=== Section Start ===

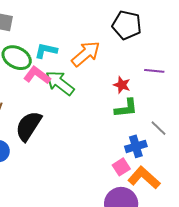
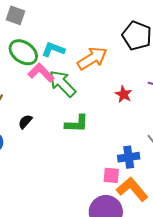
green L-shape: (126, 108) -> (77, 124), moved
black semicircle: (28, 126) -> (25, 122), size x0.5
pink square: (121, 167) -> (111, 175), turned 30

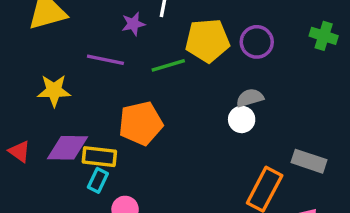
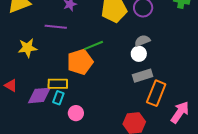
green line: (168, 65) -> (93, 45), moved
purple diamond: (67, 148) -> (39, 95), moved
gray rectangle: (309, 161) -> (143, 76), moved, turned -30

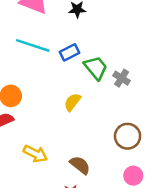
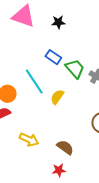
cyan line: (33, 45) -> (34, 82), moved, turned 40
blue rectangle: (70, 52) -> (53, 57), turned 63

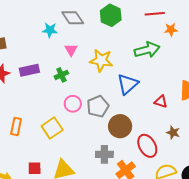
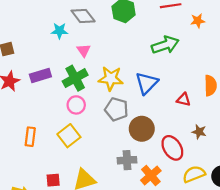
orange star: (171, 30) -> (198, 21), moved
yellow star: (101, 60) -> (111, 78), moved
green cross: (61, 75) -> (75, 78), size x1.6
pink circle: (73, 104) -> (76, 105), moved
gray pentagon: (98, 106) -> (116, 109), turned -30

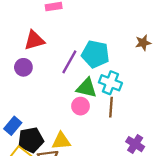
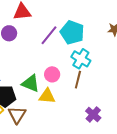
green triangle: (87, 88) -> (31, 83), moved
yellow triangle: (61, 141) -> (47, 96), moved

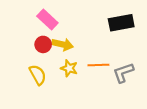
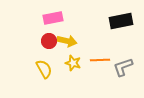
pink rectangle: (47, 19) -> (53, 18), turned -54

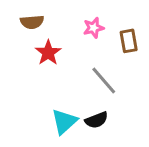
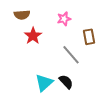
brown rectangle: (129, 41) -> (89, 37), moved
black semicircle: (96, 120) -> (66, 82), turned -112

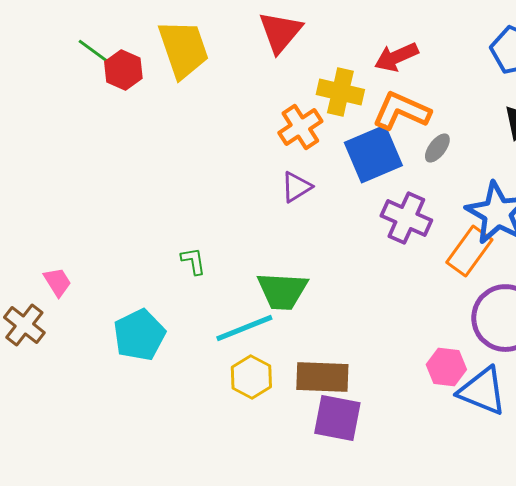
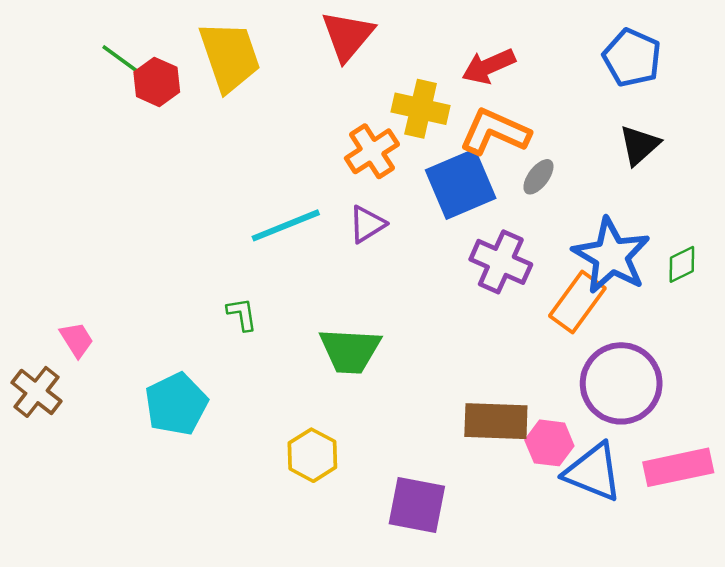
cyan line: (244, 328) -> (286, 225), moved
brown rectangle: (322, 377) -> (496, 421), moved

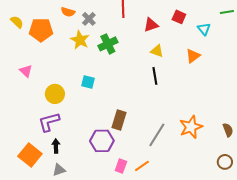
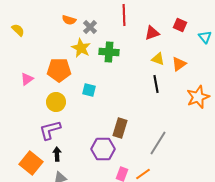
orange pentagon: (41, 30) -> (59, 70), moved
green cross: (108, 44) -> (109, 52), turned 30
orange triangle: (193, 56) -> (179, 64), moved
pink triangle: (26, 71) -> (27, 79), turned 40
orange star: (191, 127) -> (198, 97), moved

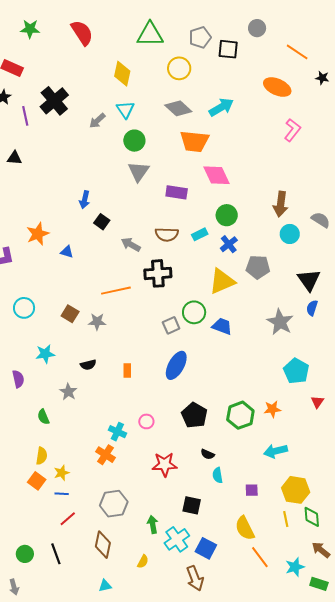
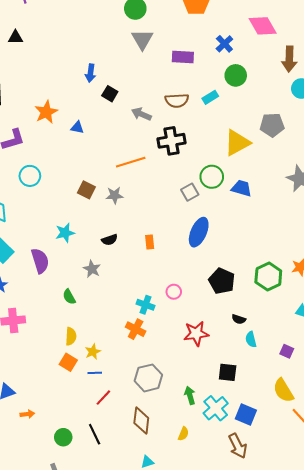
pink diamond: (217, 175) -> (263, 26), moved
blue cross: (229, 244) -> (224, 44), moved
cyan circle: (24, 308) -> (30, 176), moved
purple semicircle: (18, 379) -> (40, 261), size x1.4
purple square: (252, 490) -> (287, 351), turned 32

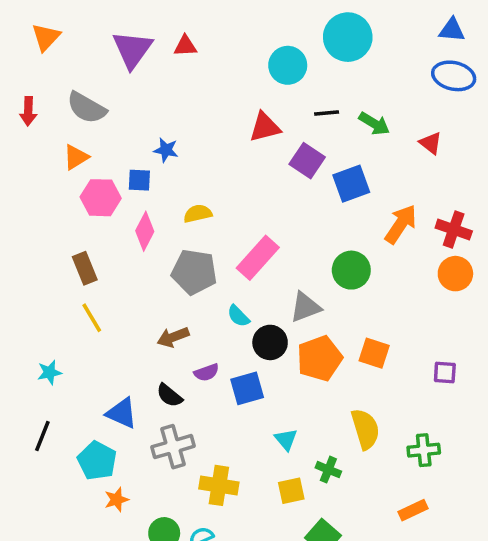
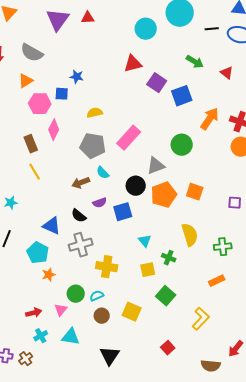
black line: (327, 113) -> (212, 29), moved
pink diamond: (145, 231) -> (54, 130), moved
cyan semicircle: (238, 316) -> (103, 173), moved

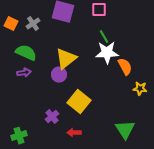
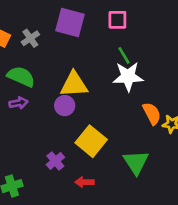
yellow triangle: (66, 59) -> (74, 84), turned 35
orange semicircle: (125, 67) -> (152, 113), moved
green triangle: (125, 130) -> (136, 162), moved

=== Section End ===
=== Section Start ===

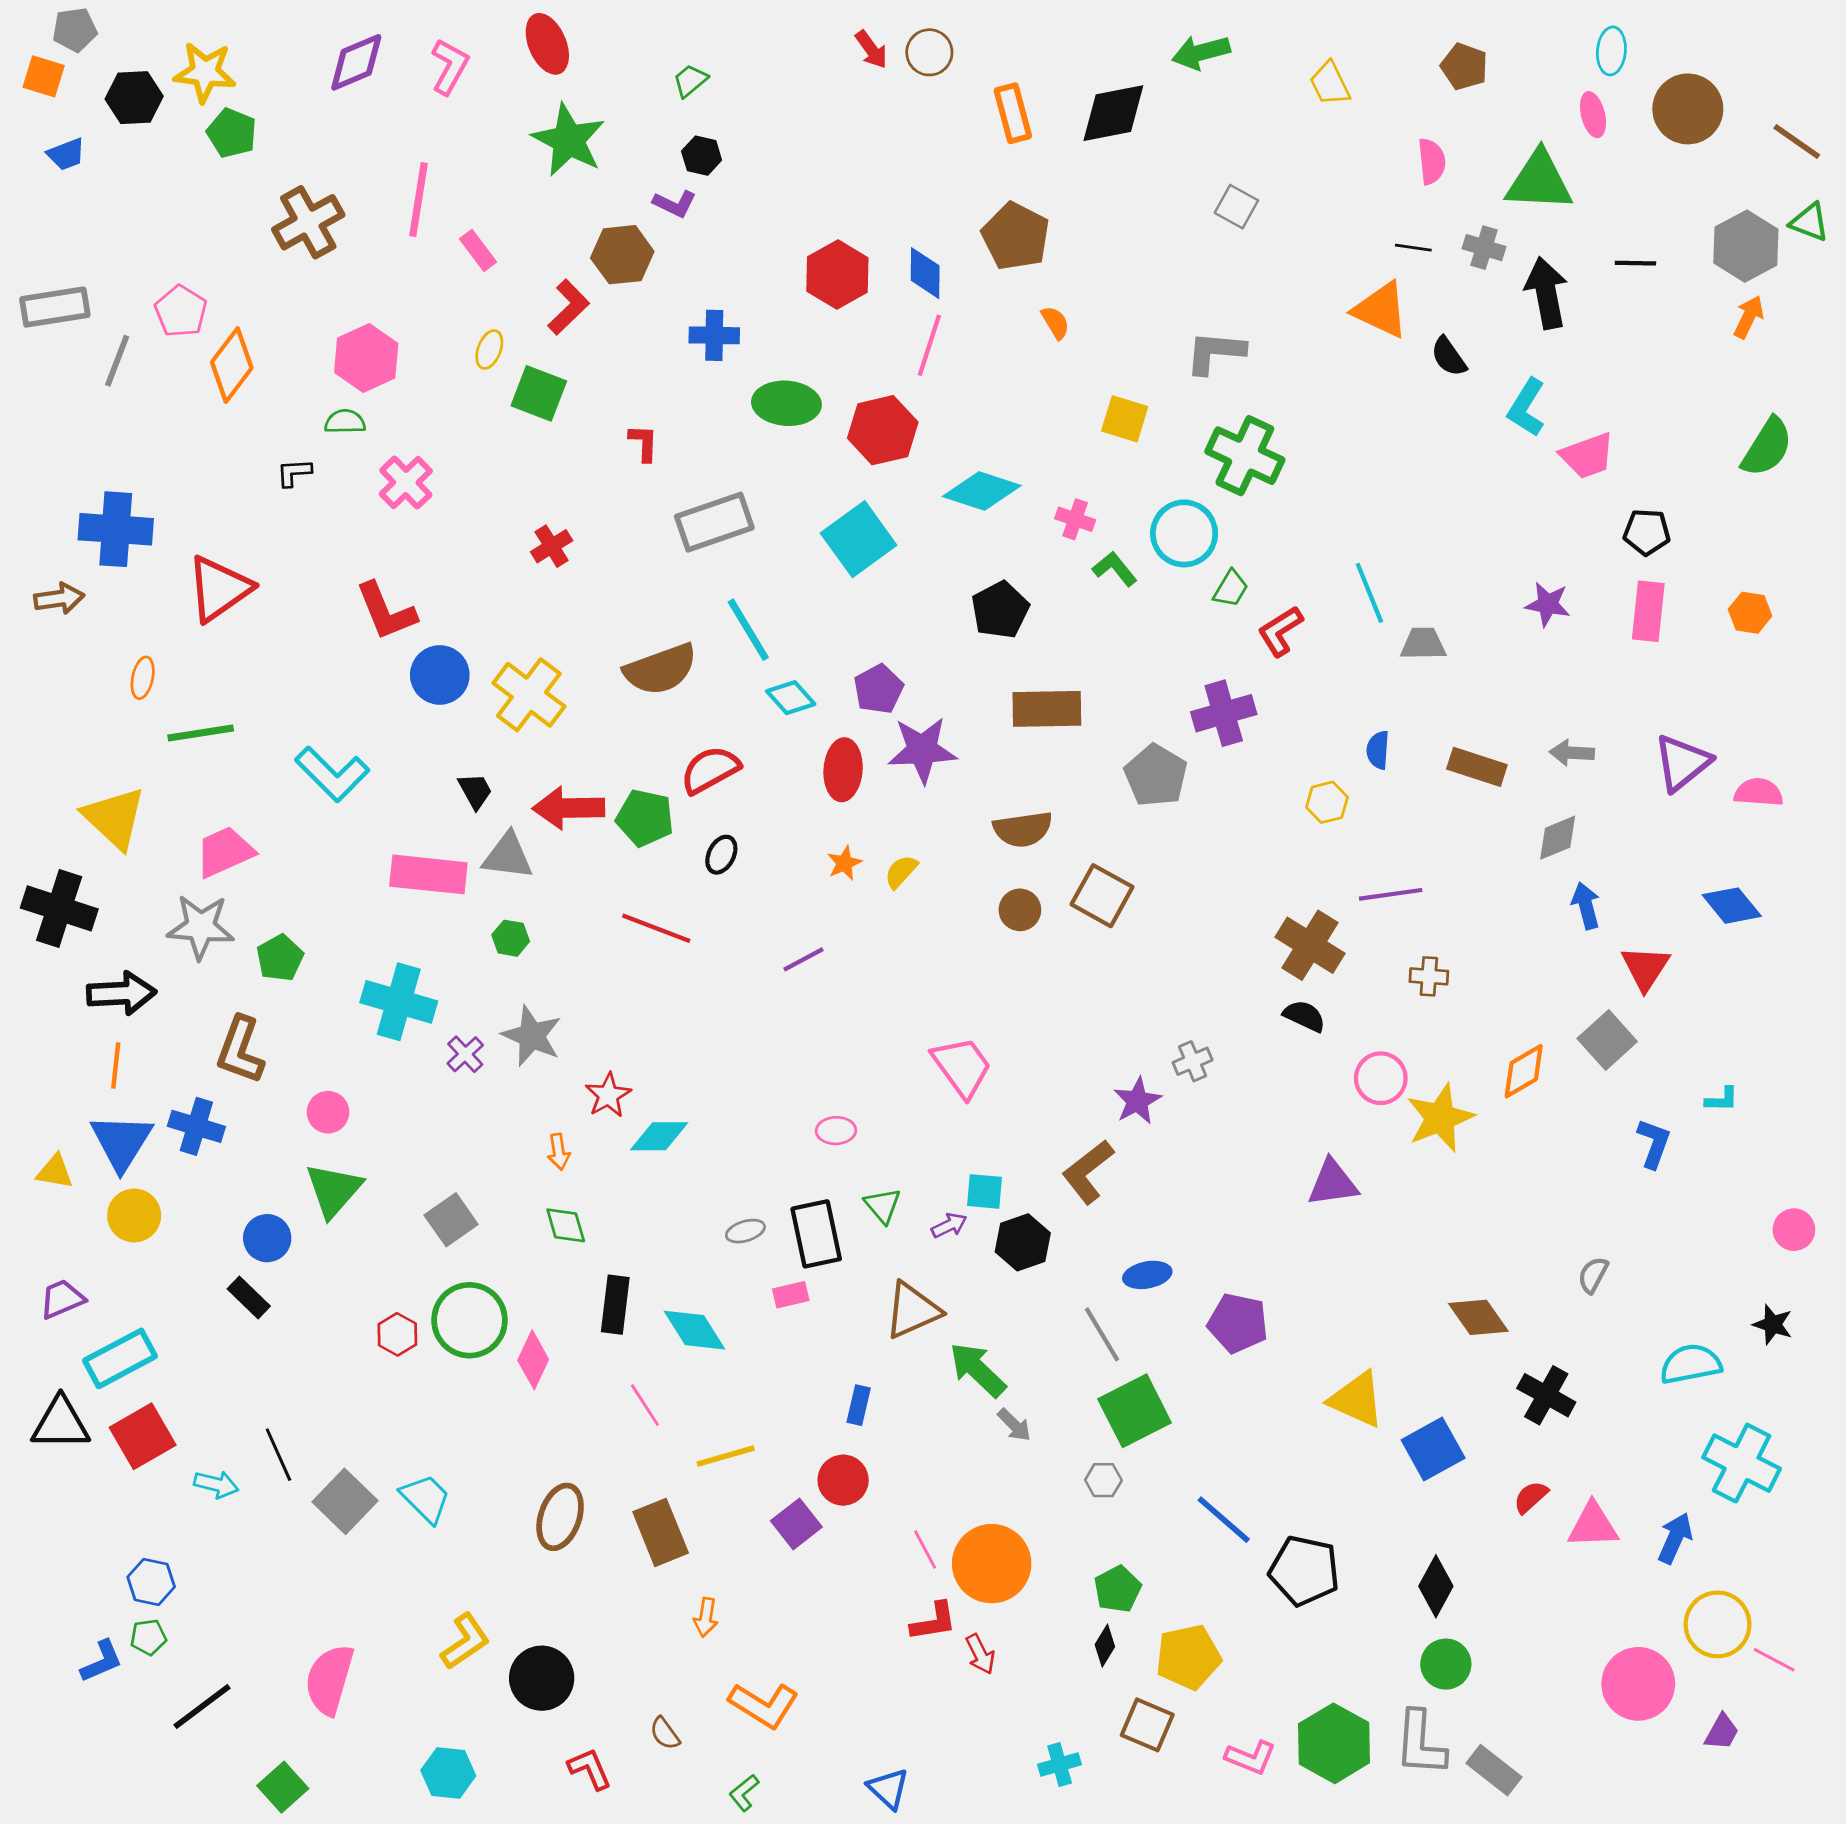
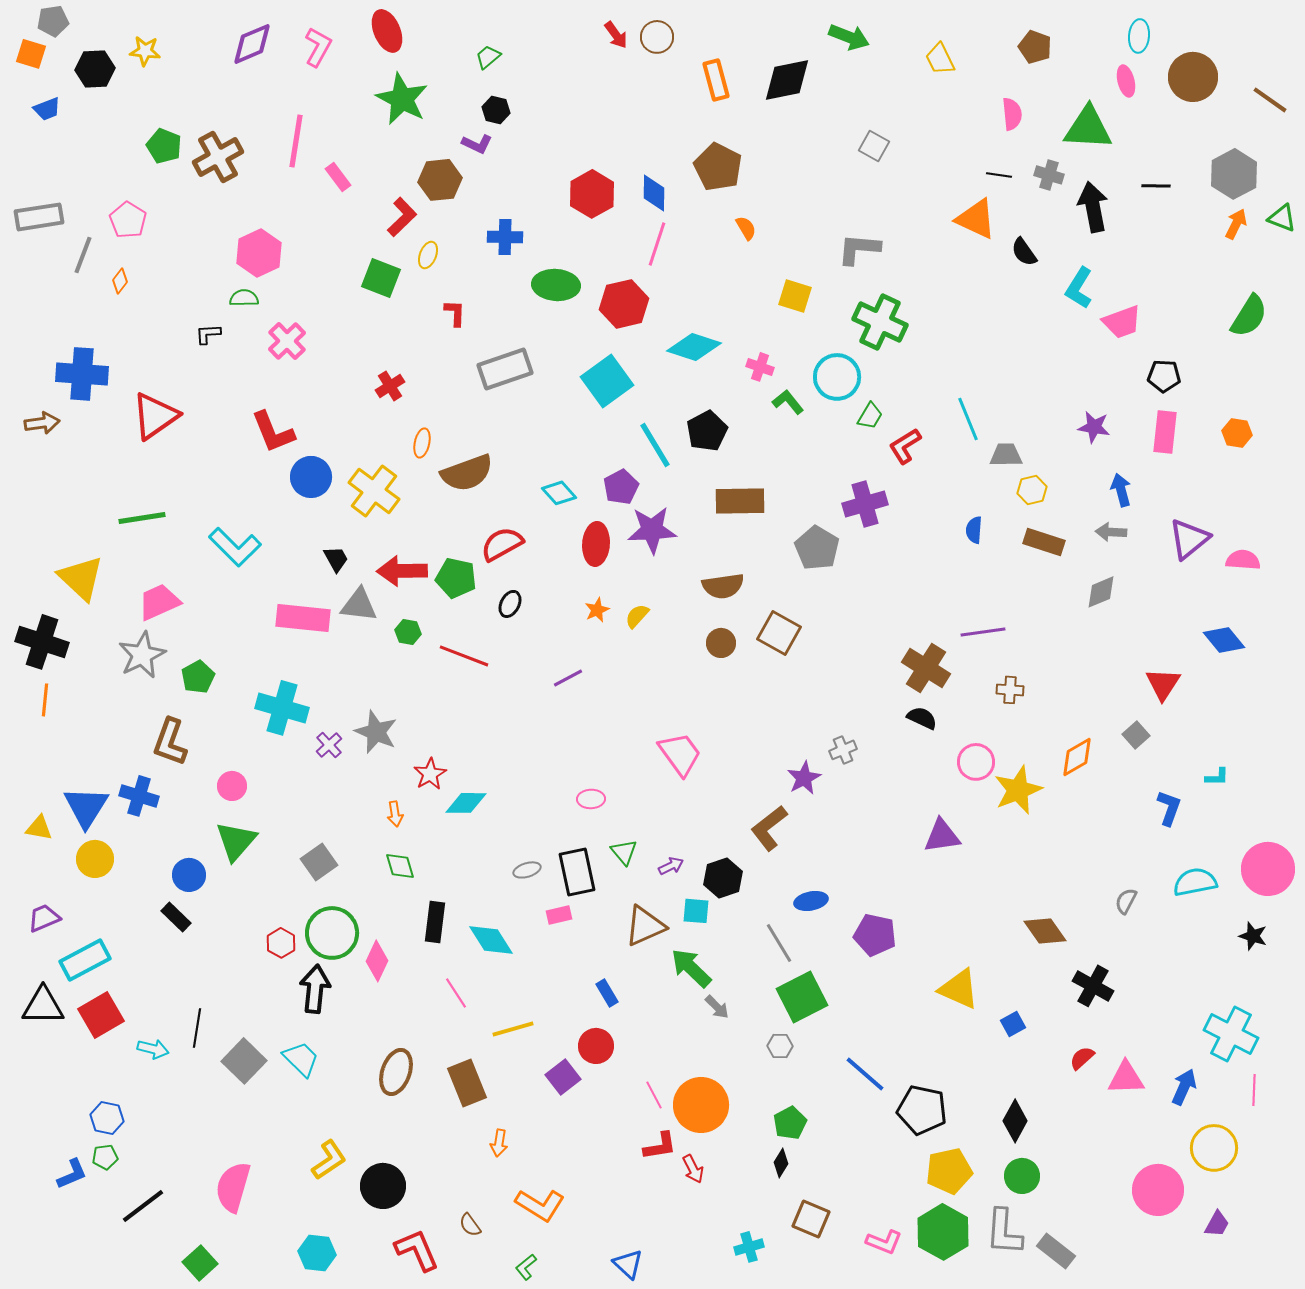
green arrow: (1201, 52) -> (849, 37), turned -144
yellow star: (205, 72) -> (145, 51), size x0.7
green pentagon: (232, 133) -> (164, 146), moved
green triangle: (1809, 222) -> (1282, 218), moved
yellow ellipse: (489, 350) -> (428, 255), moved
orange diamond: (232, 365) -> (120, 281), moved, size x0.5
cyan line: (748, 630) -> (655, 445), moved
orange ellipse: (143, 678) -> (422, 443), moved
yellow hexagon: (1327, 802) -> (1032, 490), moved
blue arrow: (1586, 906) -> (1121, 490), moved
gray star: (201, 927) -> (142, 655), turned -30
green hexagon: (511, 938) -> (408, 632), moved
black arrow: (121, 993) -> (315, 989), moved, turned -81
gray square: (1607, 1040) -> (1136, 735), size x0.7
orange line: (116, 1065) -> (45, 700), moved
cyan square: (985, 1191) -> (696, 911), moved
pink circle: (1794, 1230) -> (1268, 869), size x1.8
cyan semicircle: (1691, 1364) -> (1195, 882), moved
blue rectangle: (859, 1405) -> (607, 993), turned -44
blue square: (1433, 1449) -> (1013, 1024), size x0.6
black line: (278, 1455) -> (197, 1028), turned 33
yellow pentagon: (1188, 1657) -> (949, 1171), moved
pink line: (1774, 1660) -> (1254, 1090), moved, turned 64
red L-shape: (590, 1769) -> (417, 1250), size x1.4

=== Section End ===

* **TASK TO COMPLETE**
The stretch to restate runs from the line above containing "green L-shape: (126, 108) -> (77, 124), moved" through the line containing "brown rectangle: (129, 41) -> (89, 37), moved". Copy it word for word, ends included, without pictures.

* **RESULT OF THE EXERCISE**
green L-shape: (126, 108) -> (77, 124), moved
black semicircle: (28, 126) -> (25, 122), size x0.5
pink square: (121, 167) -> (111, 175), turned 30

green line: (168, 65) -> (93, 45), moved
purple diamond: (67, 148) -> (39, 95), moved
gray rectangle: (309, 161) -> (143, 76), moved, turned -30

cyan line: (33, 45) -> (34, 82), moved, turned 40
blue rectangle: (70, 52) -> (53, 57), turned 63

orange star: (171, 30) -> (198, 21), moved
yellow star: (101, 60) -> (111, 78), moved
green cross: (61, 75) -> (75, 78), size x1.6
pink circle: (73, 104) -> (76, 105), moved
gray pentagon: (98, 106) -> (116, 109), turned -30

green triangle: (87, 88) -> (31, 83), moved
yellow triangle: (61, 141) -> (47, 96), moved

pink rectangle: (47, 19) -> (53, 18), turned -54

brown rectangle: (129, 41) -> (89, 37), moved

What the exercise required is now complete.